*** Opening of Given entries ***

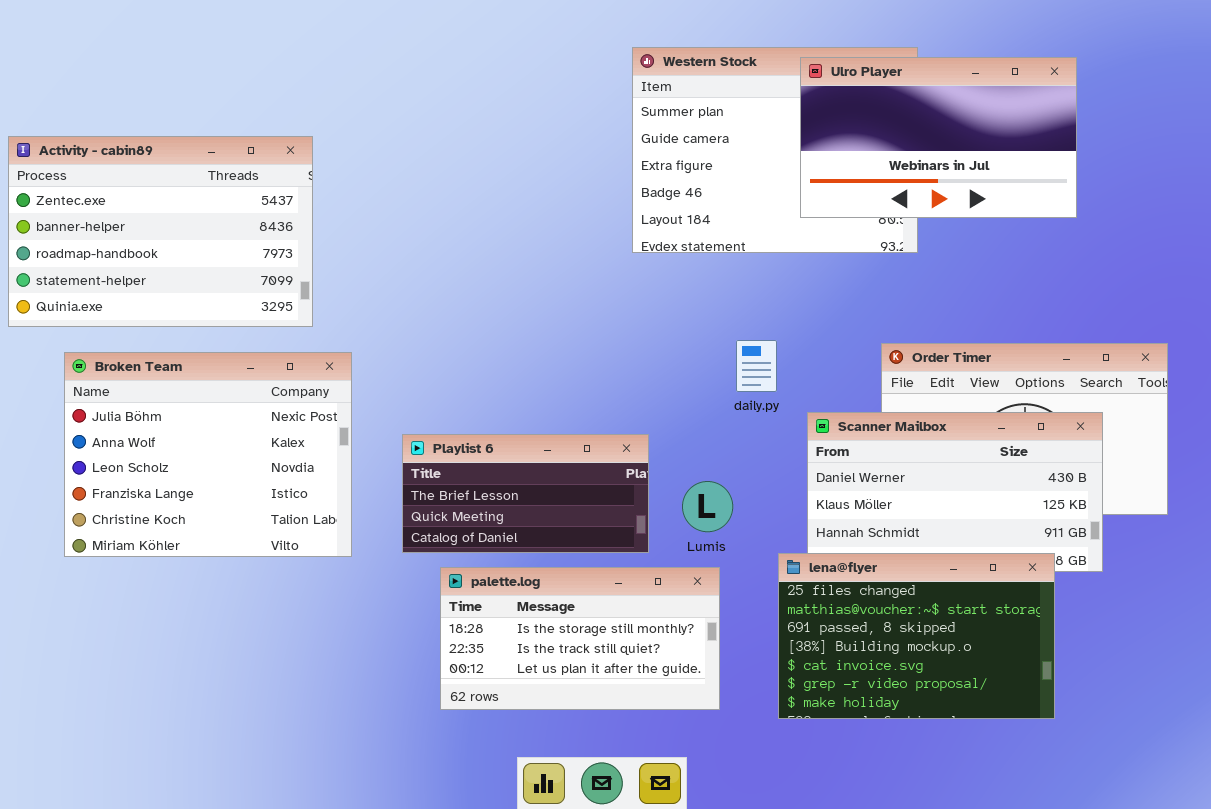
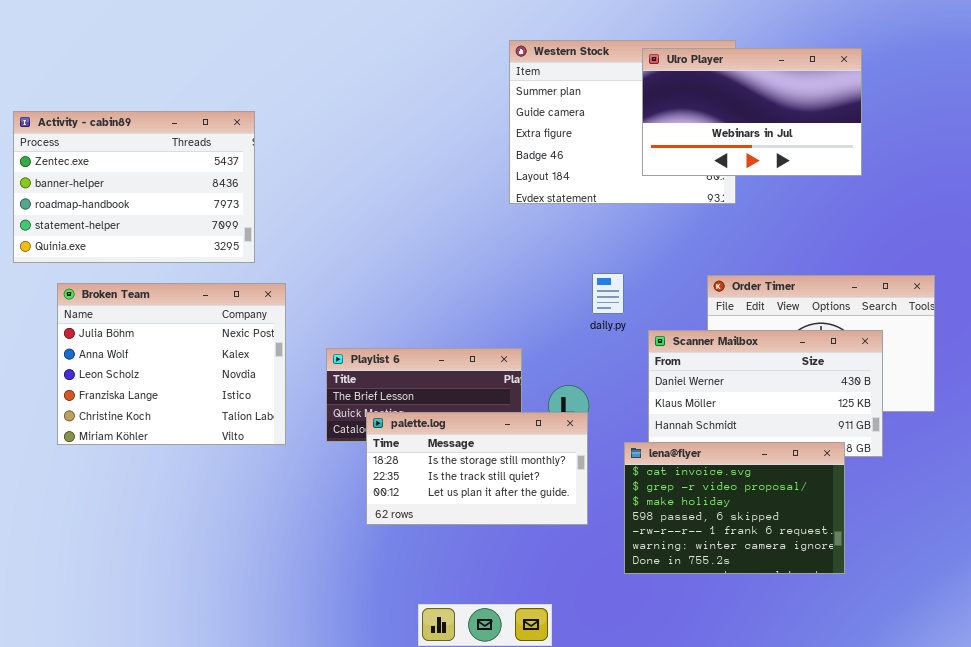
lena@flyer: [778,553,1055,719] -> [624,442,845,574], scrolled down 4 rows
palette.log: [440,567,720,710] -> [366,412,588,525], moved

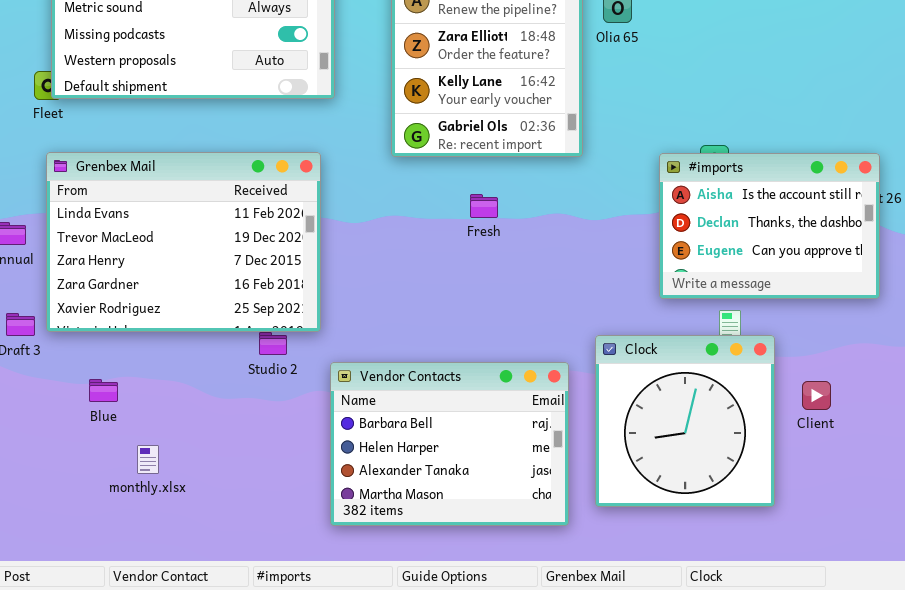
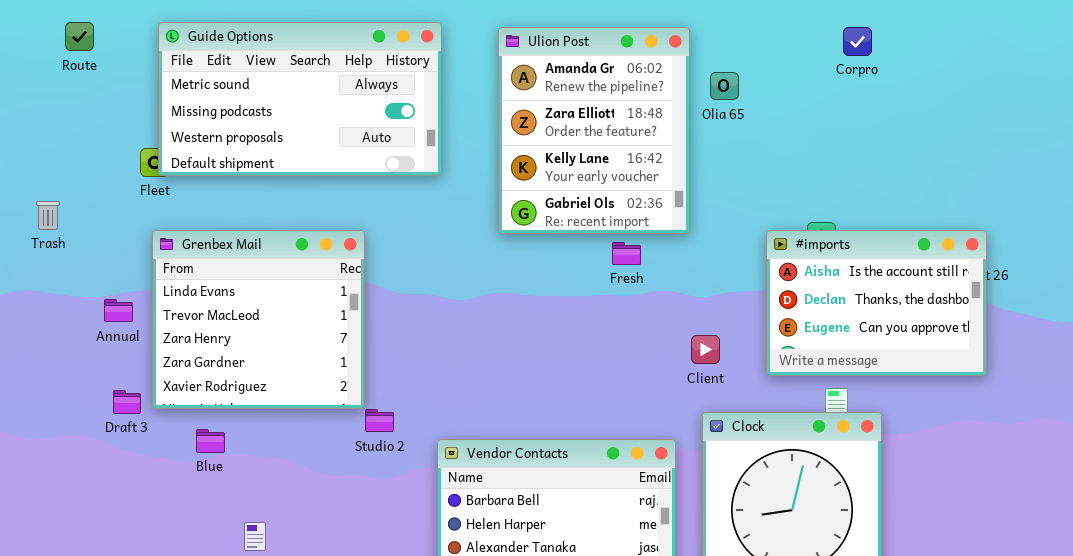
Grenbex Mail: [46,152,321,332] -> [152,230,365,409], resized
Fresh: [470,194,498,218] -> [612,242,641,265], moved
Blue: [89,379,118,402] -> [196,429,225,453], moved
Client: [802,381,831,410] -> [691,335,720,364], moved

*** Close of Given entries ***

§ What to produce
Go through the listing above and locate each line that holds the word "moved". Copy those lines.

§ Completed exercise
palette.log: [440,567,720,710] -> [366,412,588,525], moved
Fresh: [470,194,498,218] -> [612,242,641,265], moved
Blue: [89,379,118,402] -> [196,429,225,453], moved
Client: [802,381,831,410] -> [691,335,720,364], moved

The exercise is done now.